··· Information shown

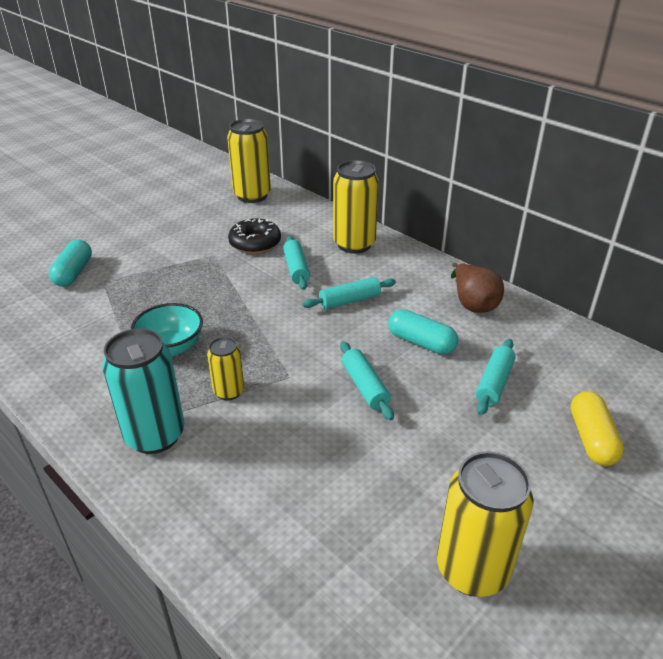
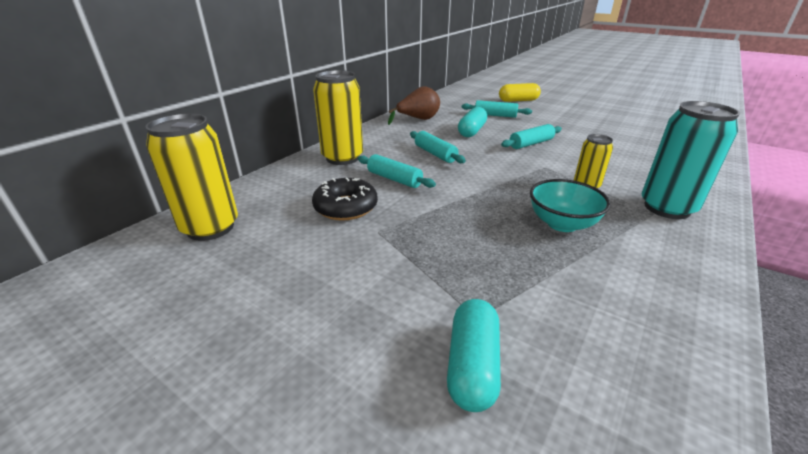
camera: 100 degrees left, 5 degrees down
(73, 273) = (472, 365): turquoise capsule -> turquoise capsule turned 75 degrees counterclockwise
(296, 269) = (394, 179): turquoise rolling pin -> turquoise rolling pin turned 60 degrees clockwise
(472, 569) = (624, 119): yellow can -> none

······

Work to be completed.
Apart from the pictures, every line above must be repeated exactly.

Answer box.
camera: 100 degrees left, 5 degrees down
(73, 273) = (472, 365): turquoise capsule -> turquoise capsule turned 75 degrees counterclockwise
(296, 269) = (394, 179): turquoise rolling pin -> turquoise rolling pin turned 60 degrees clockwise
(472, 569) = (624, 119): yellow can -> none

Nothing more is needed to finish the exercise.